**WHAT TO DO**
Your response should be the lines from the one holding "(415, 290) = (404, 314): black" to the last line of the data below, copied exactly and with no additions.

--- INPUT DATA Enclosed Below ---

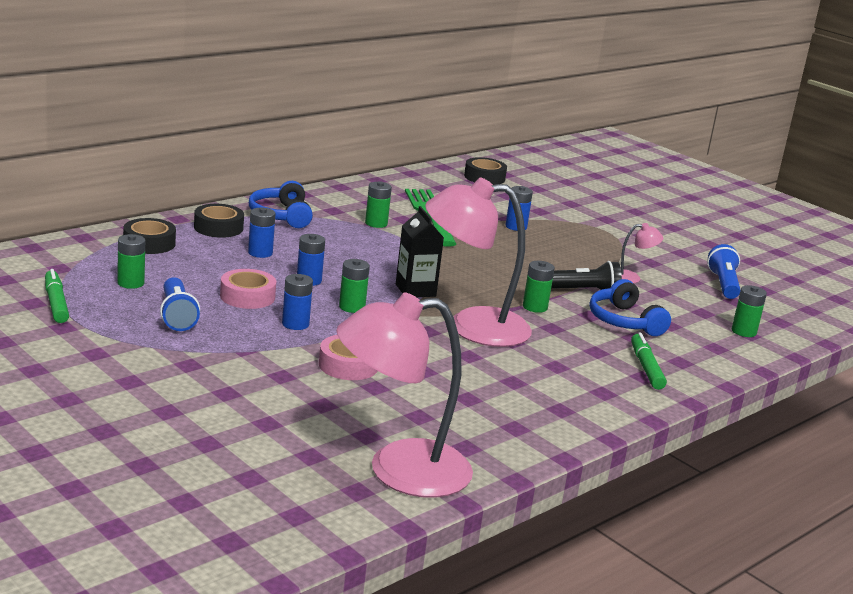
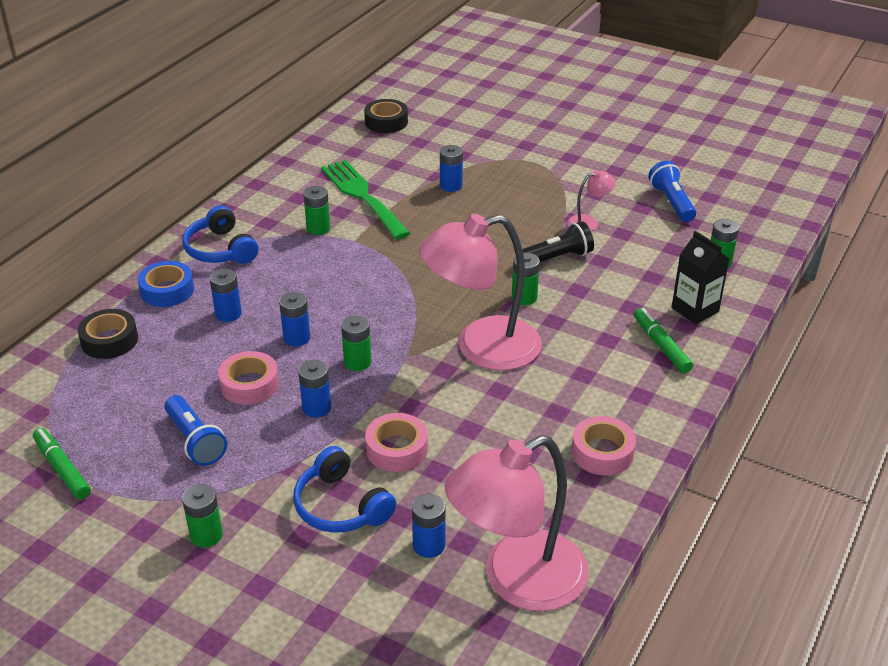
camera: 15 degrees left, 15 degrees up
(130, 283) = (123, 408): green battery -> green battery (206, 535)
(218, 227) = (167, 290): black tape -> blue tape
(334, 428) = (429, 545): none -> blue battery
(415, 290) = (404, 314): black carton -> black carton (695, 310)
(538, 417) = (602, 452): none -> pink tape
(624, 321) = (612, 287): blue headphones -> blue headphones (341, 506)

--- End of Enclosed INPUT DATA ---

**EXERCISE ANSWER**
(415, 290) = (404, 314): black carton -> black carton (695, 310)
(538, 417) = (602, 452): none -> pink tape
(624, 321) = (612, 287): blue headphones -> blue headphones (341, 506)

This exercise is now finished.